WORK INSTRUCTION
Return all lines from the listing below in which the string "orange" occurs.

SUPPLIED DATA
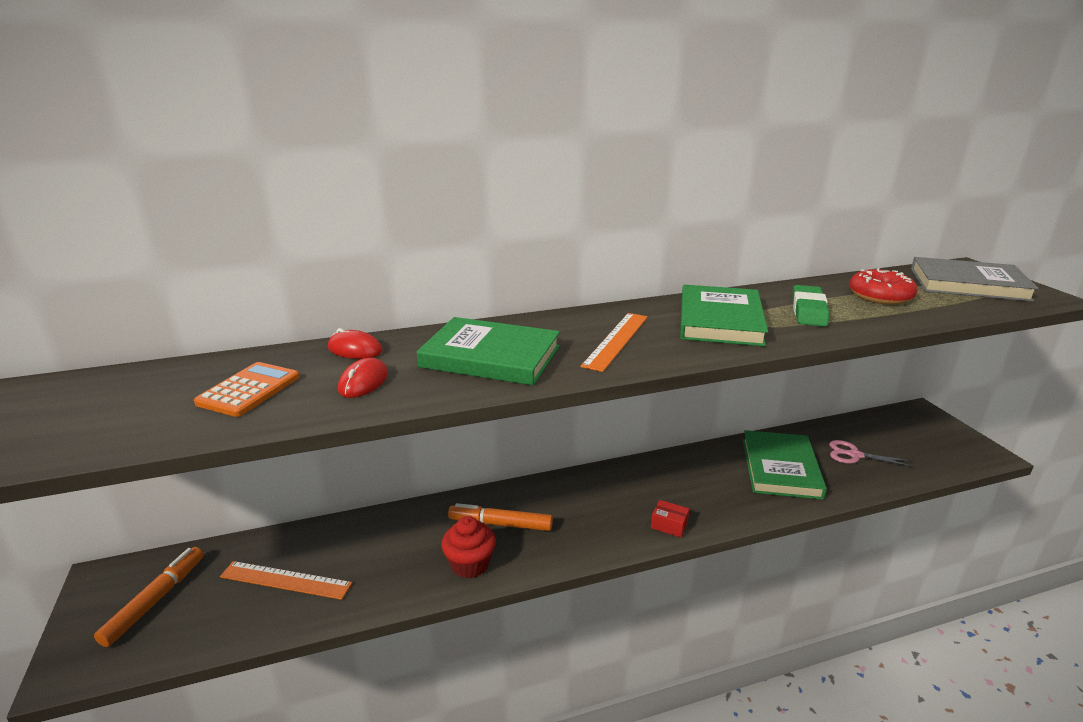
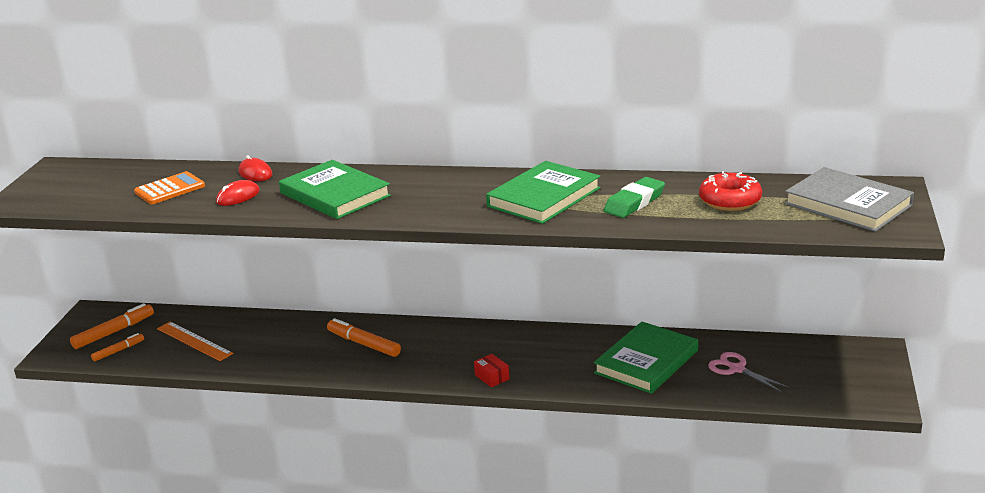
camera: 30 degrees right, 0 degrees up
red cupcake [441,516,496,578] -> none
orange ruler [581,313,648,372] -> none
none -> orange marker [91,333,144,361]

OUTPUT FOR THIS EXERCISE
orange ruler [581,313,648,372] -> none
none -> orange marker [91,333,144,361]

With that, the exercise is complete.